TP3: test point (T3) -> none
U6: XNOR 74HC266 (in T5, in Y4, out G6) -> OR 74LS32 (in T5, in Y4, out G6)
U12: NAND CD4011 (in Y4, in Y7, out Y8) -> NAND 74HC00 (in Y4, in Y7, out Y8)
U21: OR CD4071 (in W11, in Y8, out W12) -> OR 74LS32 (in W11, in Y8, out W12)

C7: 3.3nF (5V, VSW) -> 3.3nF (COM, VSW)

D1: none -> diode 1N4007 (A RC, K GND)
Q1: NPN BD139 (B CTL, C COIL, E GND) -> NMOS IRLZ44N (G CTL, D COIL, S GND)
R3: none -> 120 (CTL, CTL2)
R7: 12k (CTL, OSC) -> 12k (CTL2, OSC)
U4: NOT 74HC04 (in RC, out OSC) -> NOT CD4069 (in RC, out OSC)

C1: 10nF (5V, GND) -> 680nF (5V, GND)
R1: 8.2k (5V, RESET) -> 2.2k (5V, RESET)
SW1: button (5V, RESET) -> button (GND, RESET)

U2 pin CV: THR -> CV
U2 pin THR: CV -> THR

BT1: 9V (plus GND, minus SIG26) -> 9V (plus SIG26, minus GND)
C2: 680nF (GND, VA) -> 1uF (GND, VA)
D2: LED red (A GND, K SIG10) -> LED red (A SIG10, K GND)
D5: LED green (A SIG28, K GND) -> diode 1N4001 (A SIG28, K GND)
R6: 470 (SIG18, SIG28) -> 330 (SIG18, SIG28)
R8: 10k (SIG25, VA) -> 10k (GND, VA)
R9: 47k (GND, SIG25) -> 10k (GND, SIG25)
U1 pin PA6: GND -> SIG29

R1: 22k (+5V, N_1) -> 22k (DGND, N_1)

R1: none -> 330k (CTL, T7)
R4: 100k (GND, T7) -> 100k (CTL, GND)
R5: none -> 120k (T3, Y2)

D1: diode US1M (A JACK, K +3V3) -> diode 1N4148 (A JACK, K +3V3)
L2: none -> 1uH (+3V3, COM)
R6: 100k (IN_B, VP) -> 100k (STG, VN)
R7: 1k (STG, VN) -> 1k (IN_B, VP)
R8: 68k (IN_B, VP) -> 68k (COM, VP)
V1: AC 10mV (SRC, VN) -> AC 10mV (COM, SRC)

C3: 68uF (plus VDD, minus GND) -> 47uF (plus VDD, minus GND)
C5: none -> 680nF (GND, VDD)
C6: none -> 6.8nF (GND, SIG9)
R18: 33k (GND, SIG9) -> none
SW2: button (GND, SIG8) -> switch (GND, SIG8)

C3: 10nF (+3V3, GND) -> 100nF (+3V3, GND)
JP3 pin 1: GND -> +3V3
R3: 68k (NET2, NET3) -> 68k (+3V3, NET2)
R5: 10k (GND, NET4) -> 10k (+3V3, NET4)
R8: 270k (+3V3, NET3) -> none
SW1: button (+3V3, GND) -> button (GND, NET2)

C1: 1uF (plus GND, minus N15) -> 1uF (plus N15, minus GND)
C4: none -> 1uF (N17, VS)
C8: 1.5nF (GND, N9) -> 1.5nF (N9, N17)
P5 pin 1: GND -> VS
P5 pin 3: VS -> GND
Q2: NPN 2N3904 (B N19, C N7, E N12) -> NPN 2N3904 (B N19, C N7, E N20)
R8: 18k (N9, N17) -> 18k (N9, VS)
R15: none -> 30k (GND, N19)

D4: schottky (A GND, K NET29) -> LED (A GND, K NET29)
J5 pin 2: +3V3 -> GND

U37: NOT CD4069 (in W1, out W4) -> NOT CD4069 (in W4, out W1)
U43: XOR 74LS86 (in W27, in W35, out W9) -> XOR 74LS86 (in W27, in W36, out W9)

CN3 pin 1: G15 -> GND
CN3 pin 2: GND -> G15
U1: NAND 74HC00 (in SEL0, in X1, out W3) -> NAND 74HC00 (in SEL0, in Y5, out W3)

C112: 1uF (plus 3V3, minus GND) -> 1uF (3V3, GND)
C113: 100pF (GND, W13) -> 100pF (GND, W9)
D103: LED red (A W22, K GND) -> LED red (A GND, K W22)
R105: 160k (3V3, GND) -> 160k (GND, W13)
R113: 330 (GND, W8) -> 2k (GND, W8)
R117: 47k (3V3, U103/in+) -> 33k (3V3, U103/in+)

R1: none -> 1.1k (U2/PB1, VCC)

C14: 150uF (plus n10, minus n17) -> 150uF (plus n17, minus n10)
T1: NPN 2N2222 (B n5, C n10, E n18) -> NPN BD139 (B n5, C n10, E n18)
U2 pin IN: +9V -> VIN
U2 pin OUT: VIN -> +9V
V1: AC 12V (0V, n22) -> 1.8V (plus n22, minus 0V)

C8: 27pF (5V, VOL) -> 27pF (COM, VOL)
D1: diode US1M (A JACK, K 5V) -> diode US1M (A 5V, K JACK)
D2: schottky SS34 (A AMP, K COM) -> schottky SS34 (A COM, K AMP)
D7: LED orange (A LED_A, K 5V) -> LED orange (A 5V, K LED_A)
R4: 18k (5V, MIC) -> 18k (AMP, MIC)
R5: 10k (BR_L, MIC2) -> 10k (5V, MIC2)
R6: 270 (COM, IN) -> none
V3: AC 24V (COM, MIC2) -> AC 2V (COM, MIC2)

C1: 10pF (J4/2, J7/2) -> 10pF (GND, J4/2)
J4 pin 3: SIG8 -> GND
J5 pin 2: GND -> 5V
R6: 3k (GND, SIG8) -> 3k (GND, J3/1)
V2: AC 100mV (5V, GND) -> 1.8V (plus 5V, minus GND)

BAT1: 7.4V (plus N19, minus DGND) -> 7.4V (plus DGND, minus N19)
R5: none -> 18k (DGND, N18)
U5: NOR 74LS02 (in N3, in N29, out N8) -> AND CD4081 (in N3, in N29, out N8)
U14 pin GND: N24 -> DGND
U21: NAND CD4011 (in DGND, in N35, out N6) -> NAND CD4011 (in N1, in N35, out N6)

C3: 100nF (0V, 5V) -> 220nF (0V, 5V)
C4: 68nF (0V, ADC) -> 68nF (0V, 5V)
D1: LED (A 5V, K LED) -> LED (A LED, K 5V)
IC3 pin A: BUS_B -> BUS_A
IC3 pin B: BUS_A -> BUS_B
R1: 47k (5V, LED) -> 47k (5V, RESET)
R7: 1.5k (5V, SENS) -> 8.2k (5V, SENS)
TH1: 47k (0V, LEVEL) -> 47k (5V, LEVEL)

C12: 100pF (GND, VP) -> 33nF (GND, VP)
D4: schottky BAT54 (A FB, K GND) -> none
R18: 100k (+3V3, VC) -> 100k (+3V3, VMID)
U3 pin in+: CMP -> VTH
= = = = = = =
• What the task requires:
Search the entries above for the string "DGND". Copy each line that holds it.

• Task output:
R1: 22k (+5V, N_1) -> 22k (DGND, N_1)
BAT1: 7.4V (plus N19, minus DGND) -> 7.4V (plus DGND, minus N19)
R5: none -> 18k (DGND, N18)
U14 pin GND: N24 -> DGND
U21: NAND CD4011 (in DGND, in N35, out N6) -> NAND CD4011 (in N1, in N35, out N6)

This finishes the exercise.